Write out the entries exactly, leaving out every picture.

Image change detection data:
- - - - -

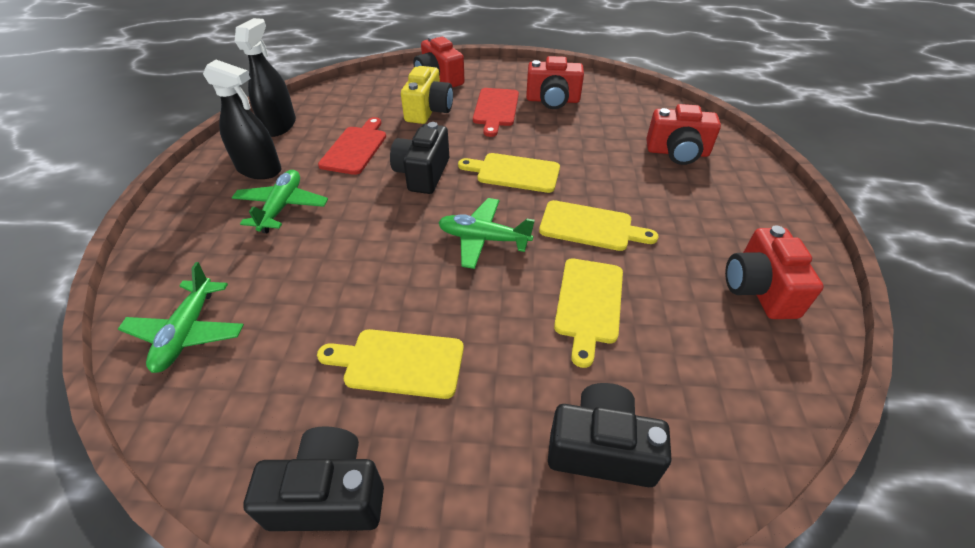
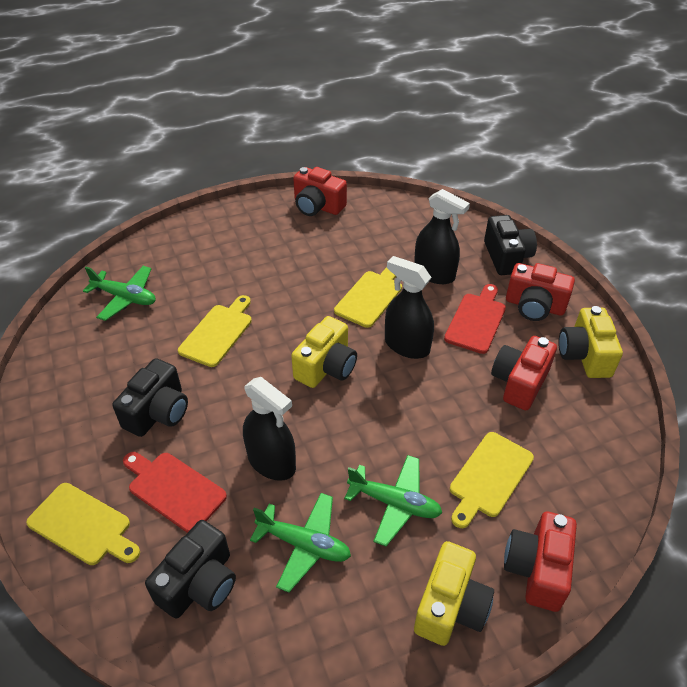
black spray bottle: 2 -> 3
yellow camera: 1 -> 3

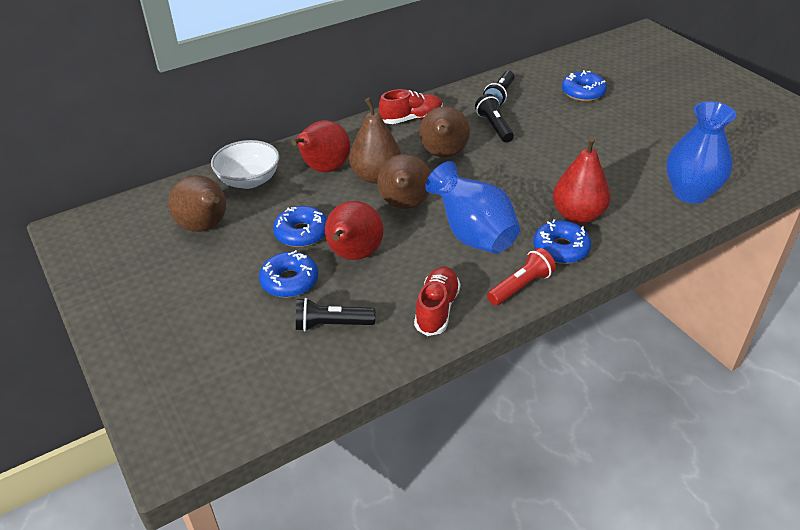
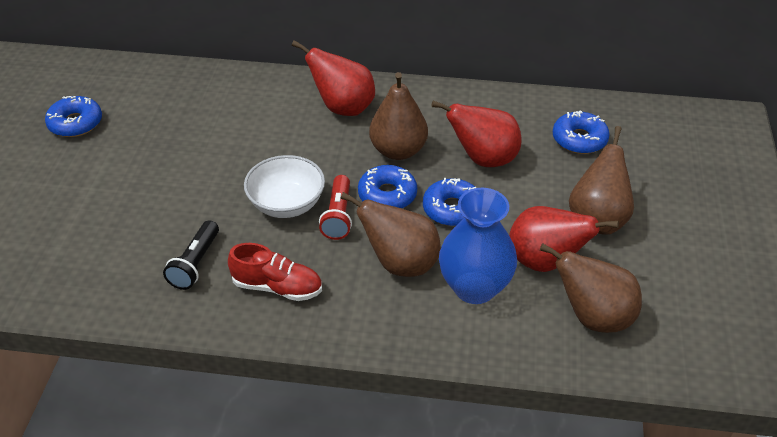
black flashlight: 3 -> 1
blue vase: 2 -> 1
red shoe: 2 -> 1

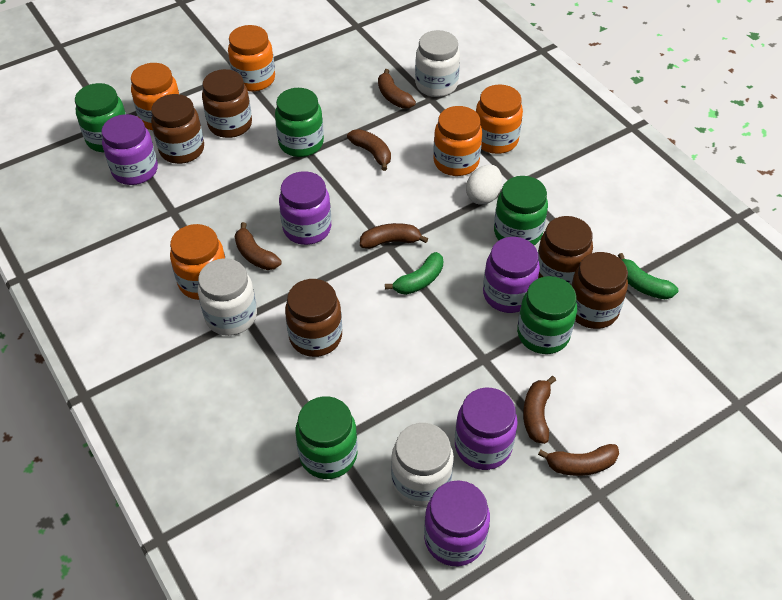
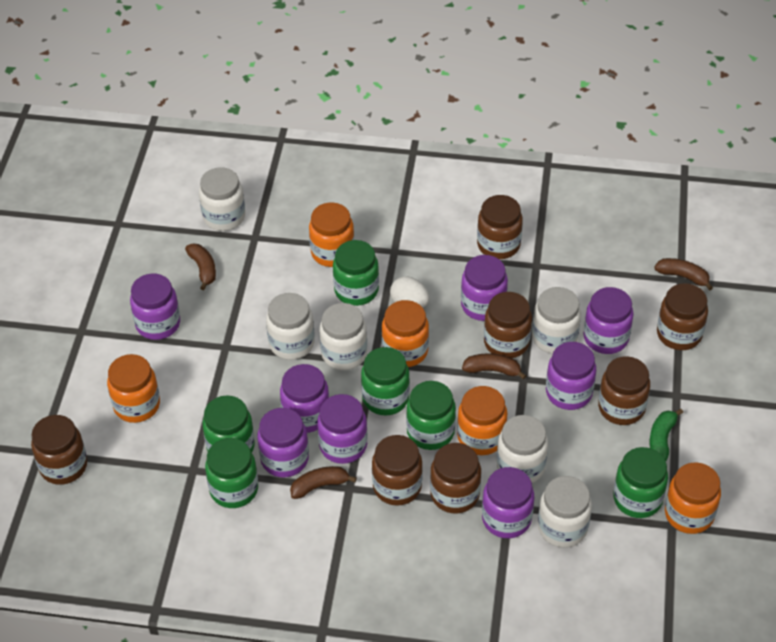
brown banana: 6 -> 4
brown jar: 5 -> 7
green banana: 2 -> 1
green jar: 5 -> 6
purple jar: 5 -> 8
white jar: 3 -> 6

- - - - -

_Exercise output_.
black spray bottle: 2 -> 3
yellow camera: 1 -> 3

black flashlight: 3 -> 1
blue vase: 2 -> 1
red shoe: 2 -> 1

brown banana: 6 -> 4
brown jar: 5 -> 7
green banana: 2 -> 1
green jar: 5 -> 6
purple jar: 5 -> 8
white jar: 3 -> 6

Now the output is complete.